Object state comparisons
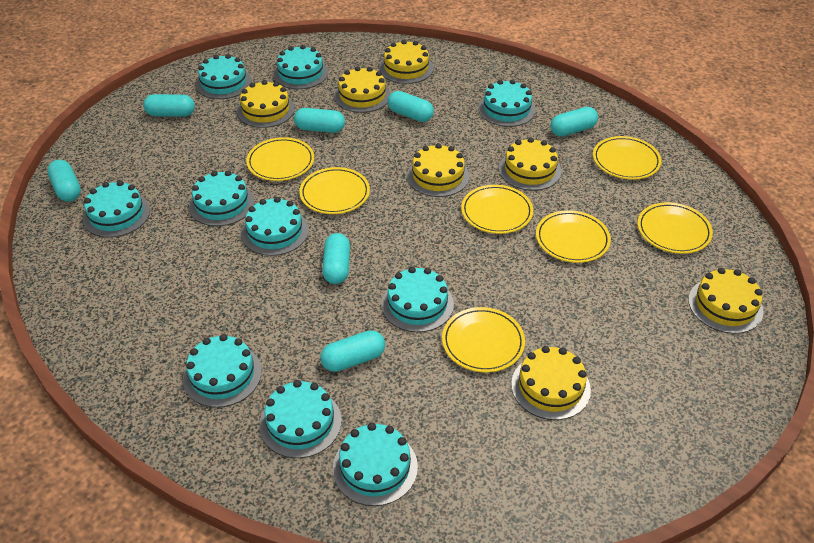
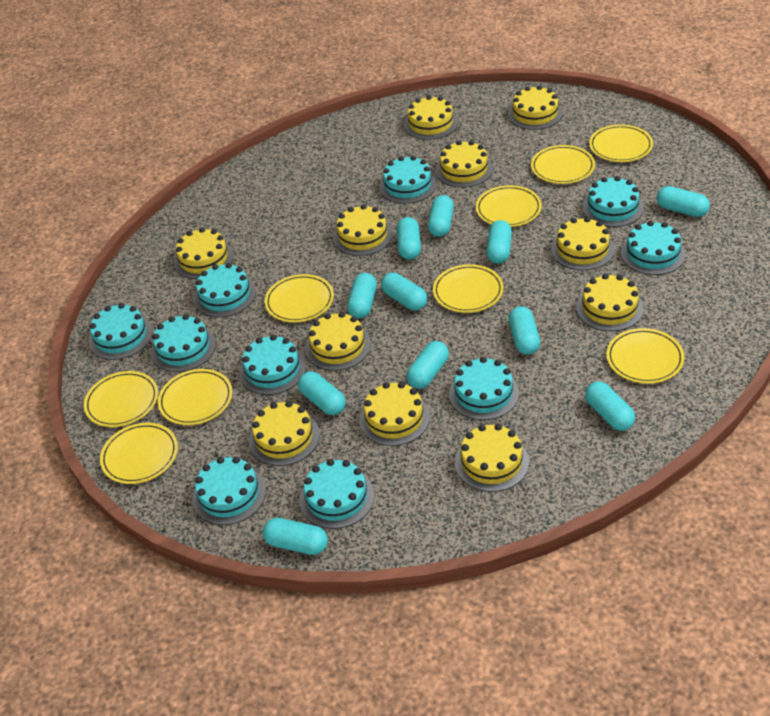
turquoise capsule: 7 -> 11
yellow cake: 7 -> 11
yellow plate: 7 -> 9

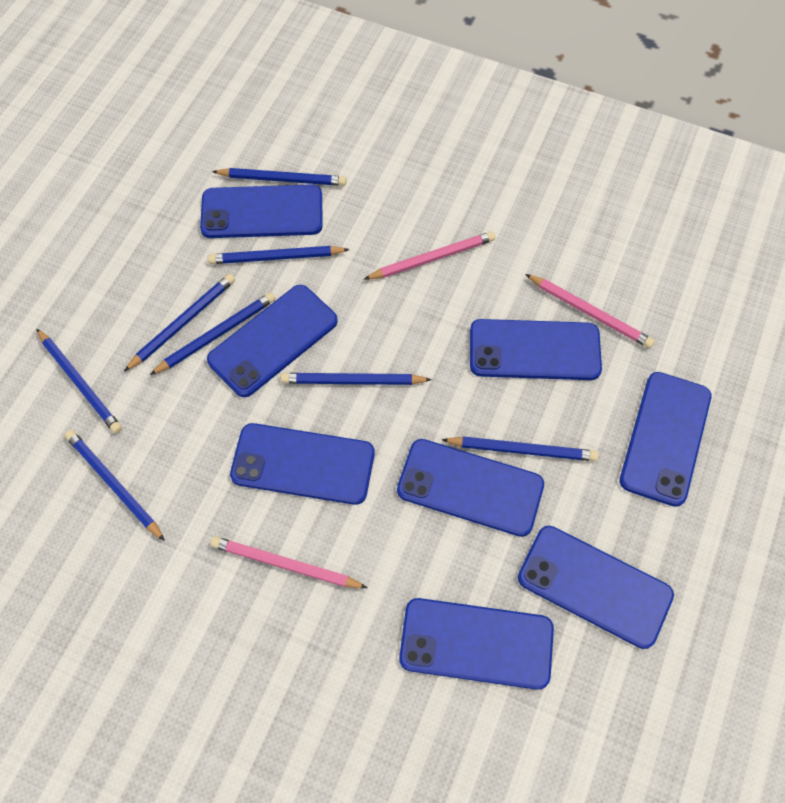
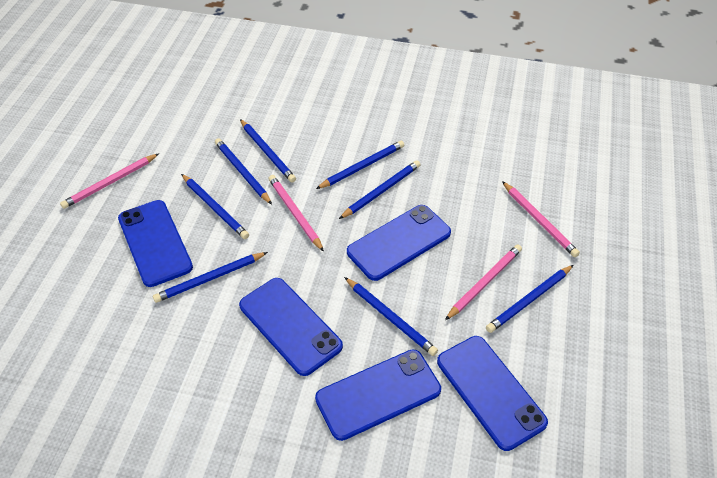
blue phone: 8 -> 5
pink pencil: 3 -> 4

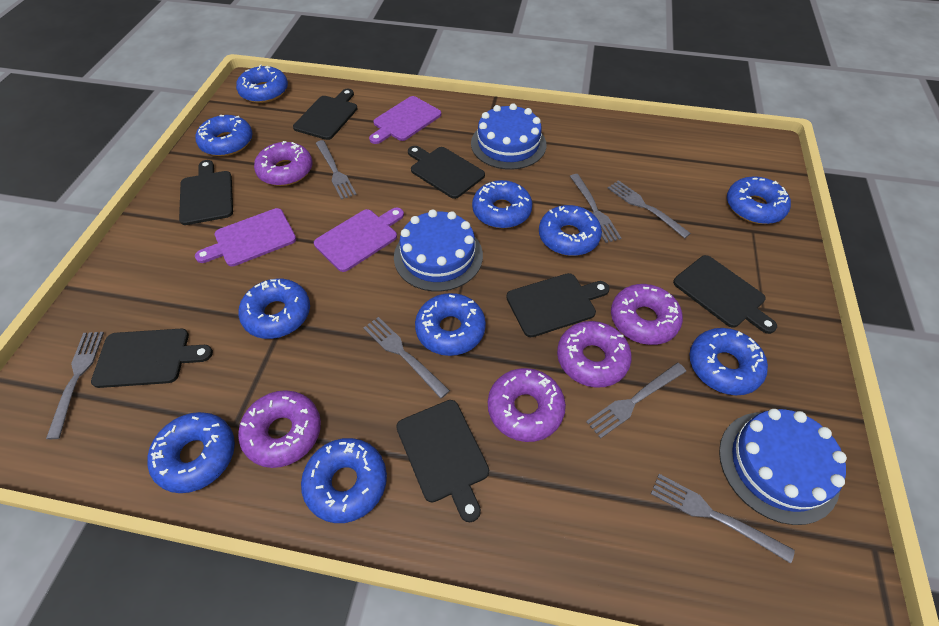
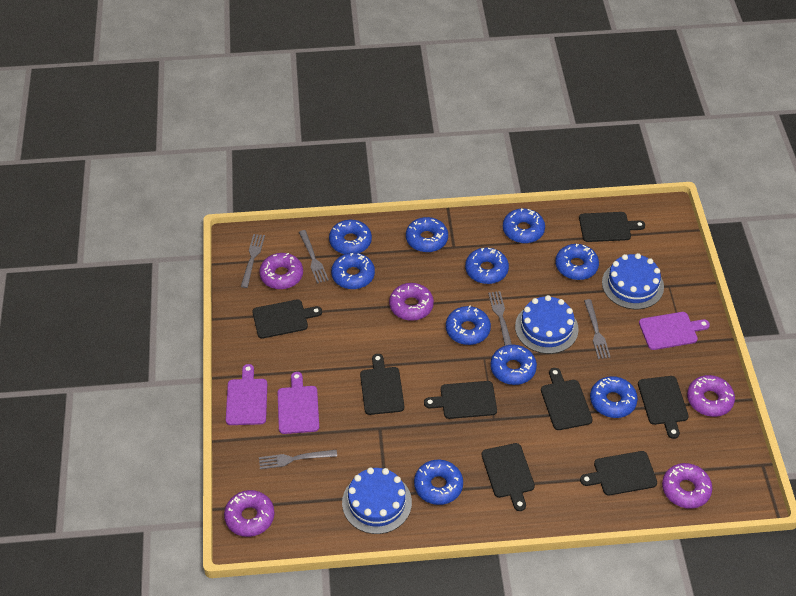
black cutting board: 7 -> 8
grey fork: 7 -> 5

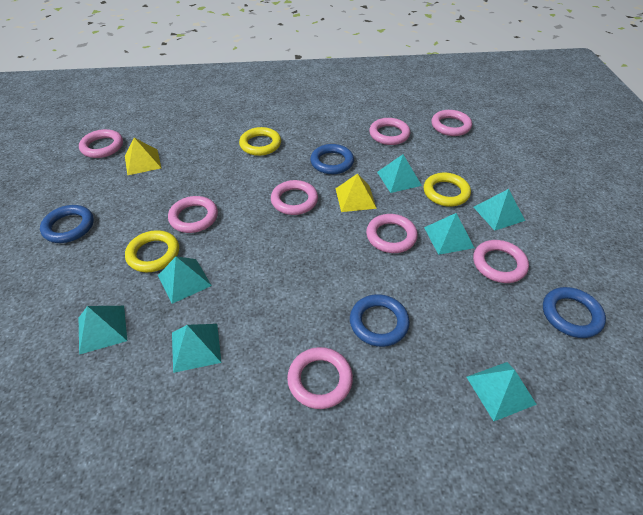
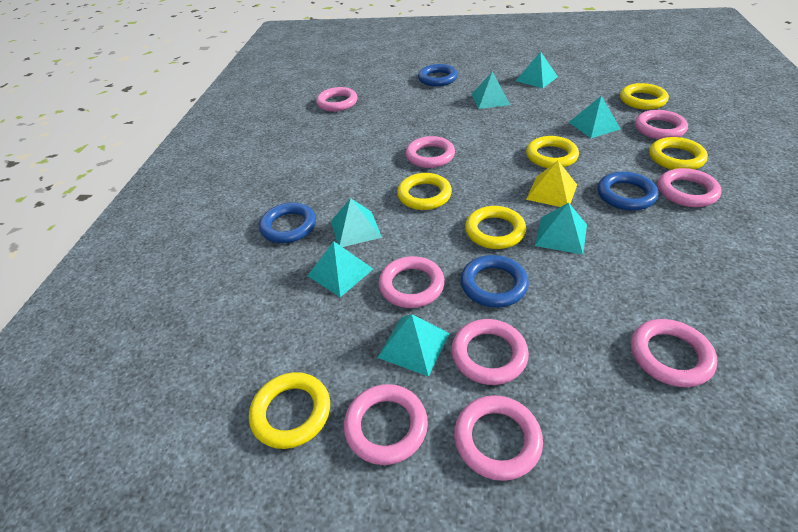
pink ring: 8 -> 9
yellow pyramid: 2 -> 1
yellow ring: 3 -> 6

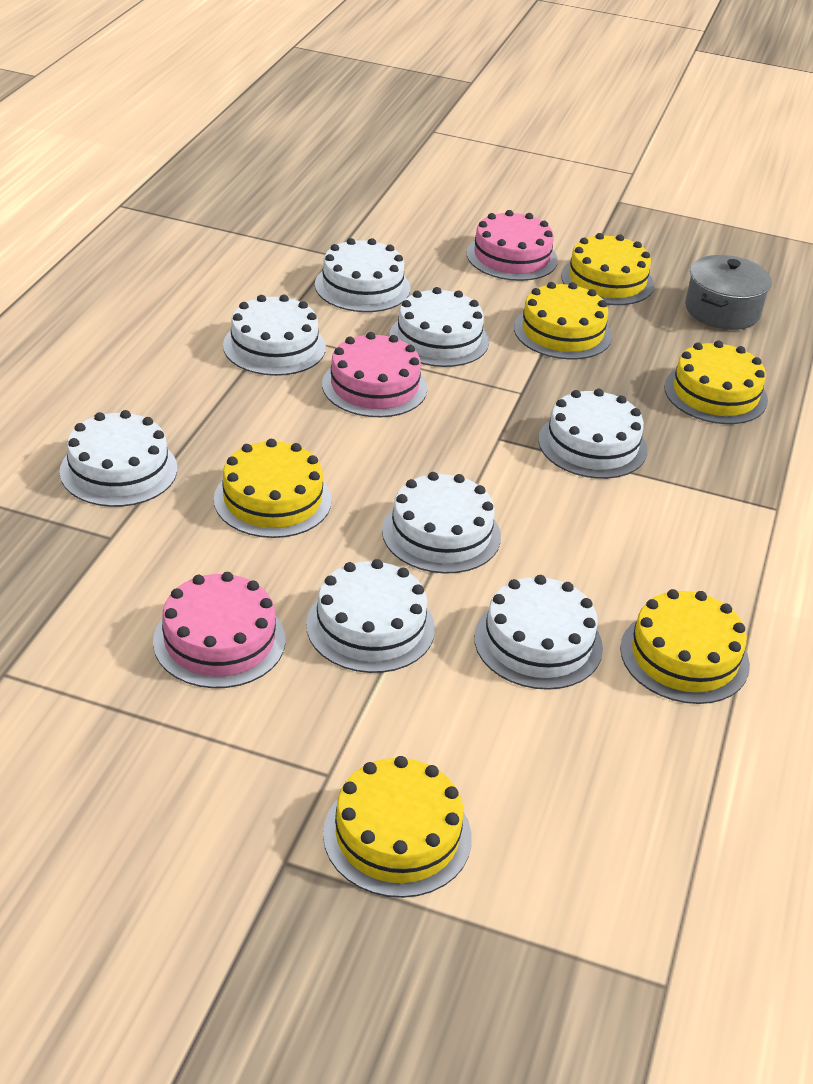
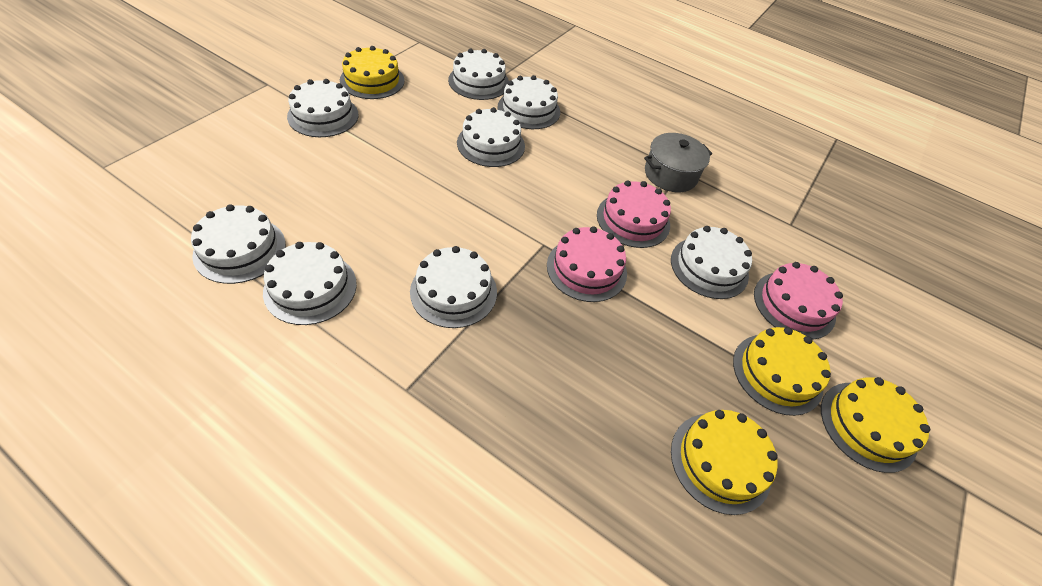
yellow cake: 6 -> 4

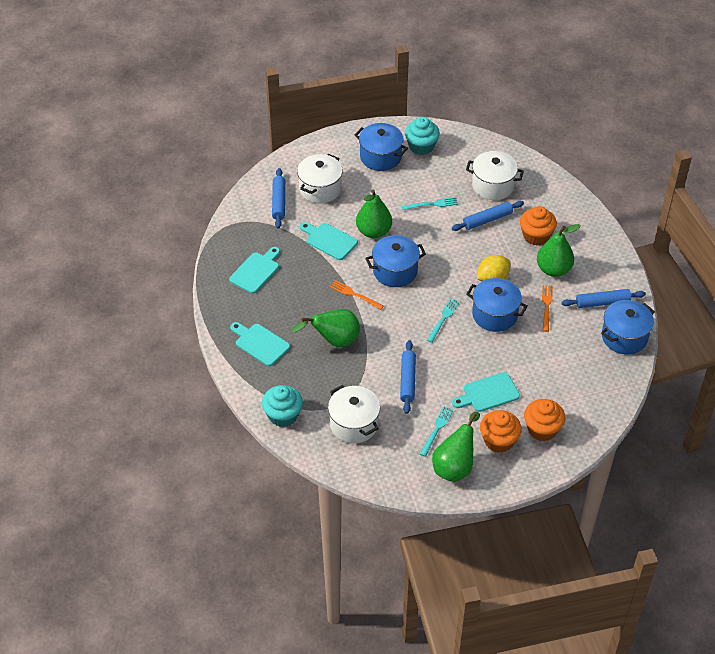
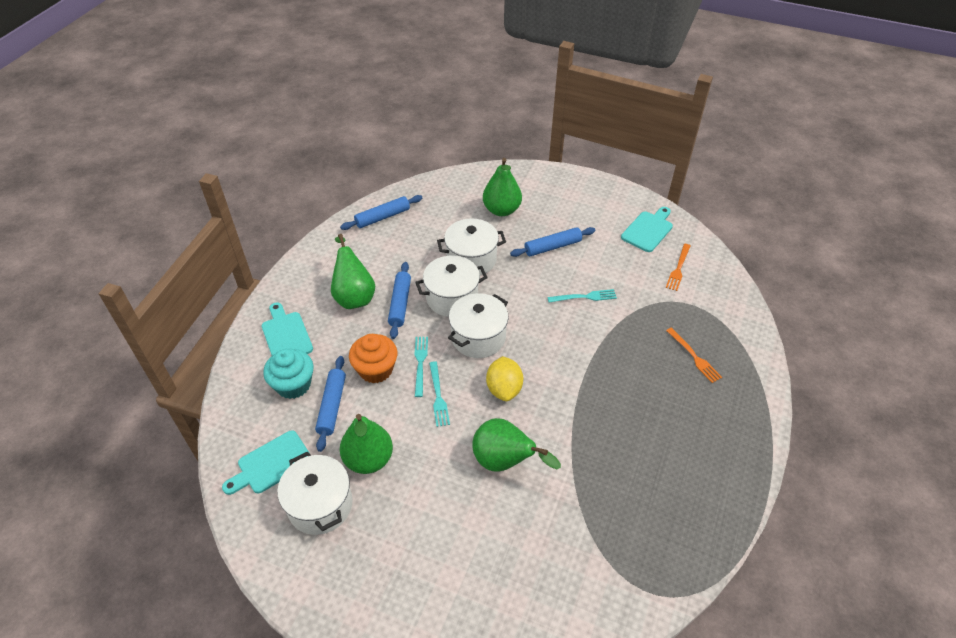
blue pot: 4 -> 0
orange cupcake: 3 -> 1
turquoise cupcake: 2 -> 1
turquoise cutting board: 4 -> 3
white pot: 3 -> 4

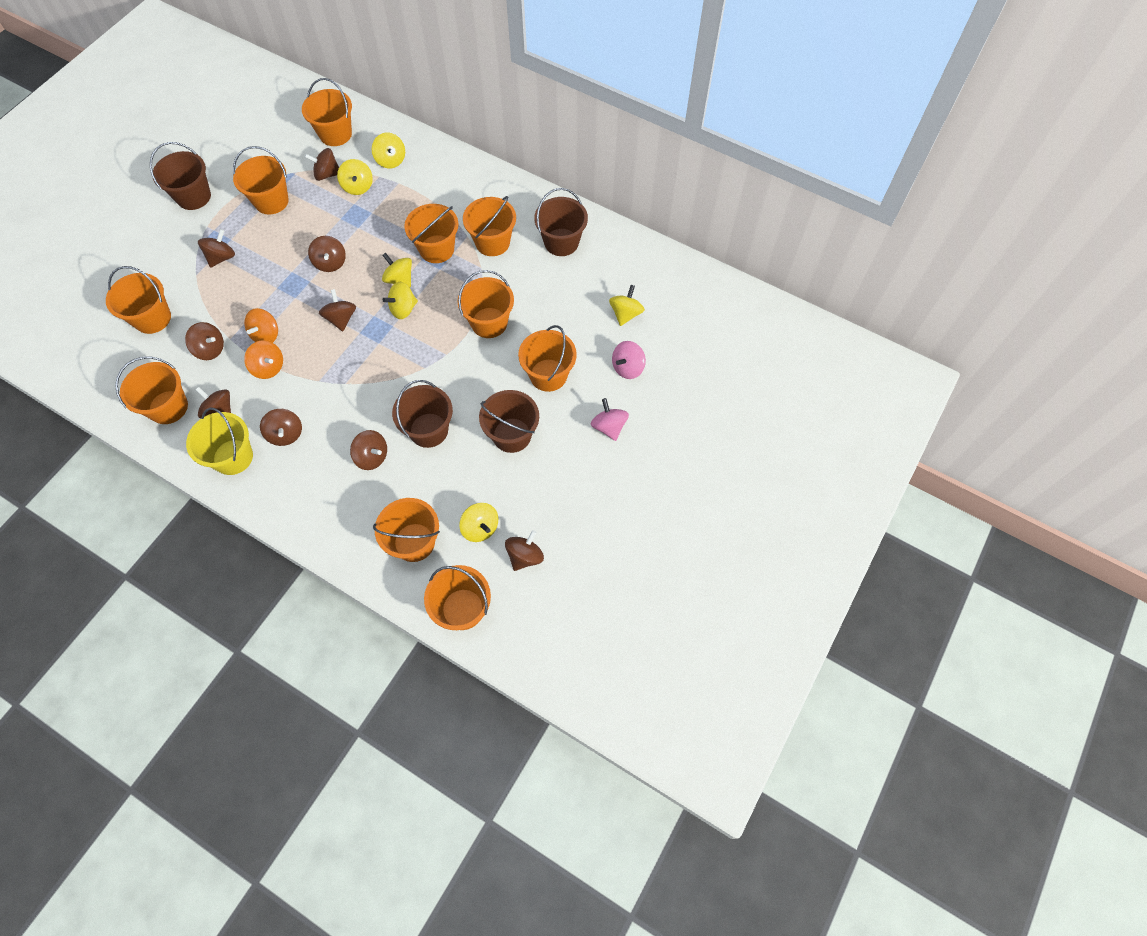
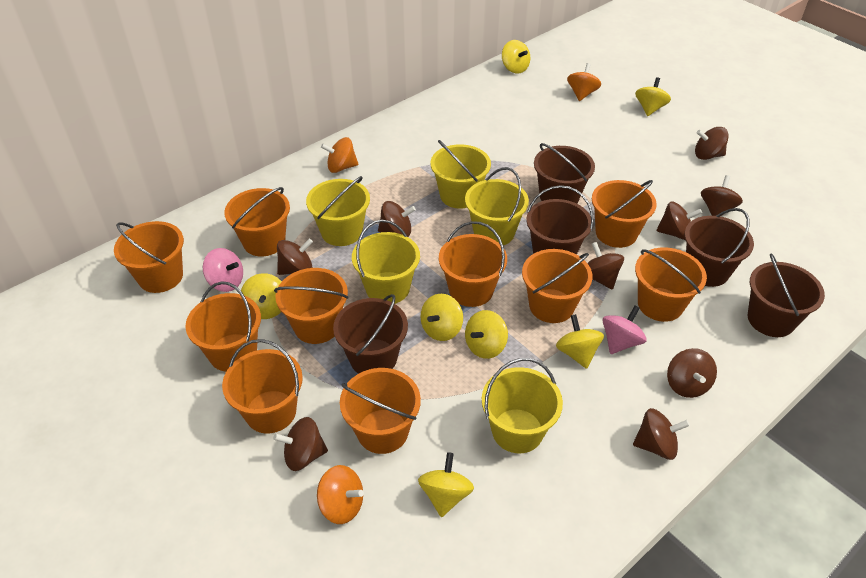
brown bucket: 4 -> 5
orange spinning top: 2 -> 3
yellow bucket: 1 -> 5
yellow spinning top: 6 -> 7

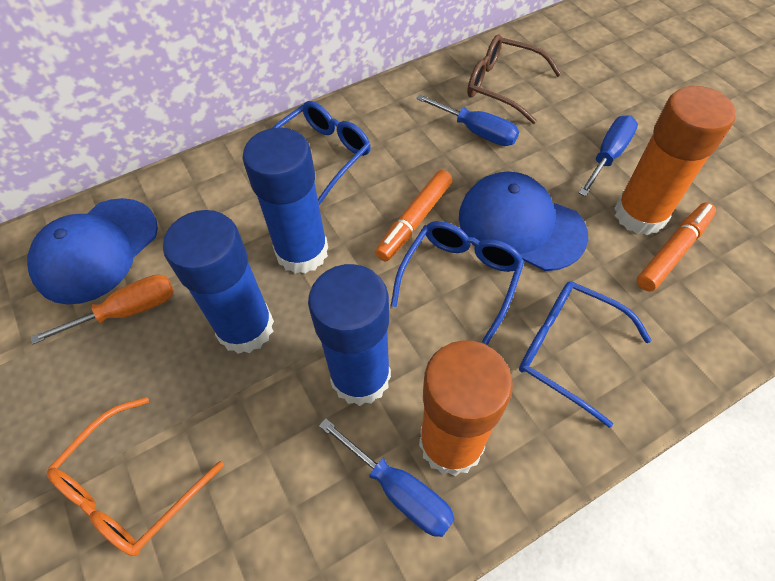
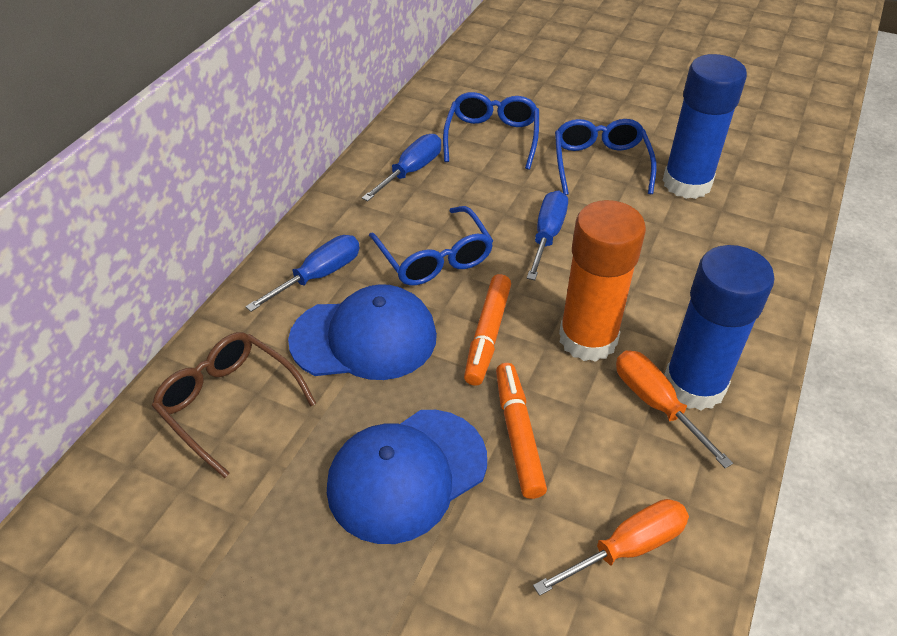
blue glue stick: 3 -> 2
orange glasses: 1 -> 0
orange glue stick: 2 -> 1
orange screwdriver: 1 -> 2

Work item. Copy all lines from the entries that contain the word "stick".

Completed exercise.
blue glue stick: 3 -> 2
orange glue stick: 2 -> 1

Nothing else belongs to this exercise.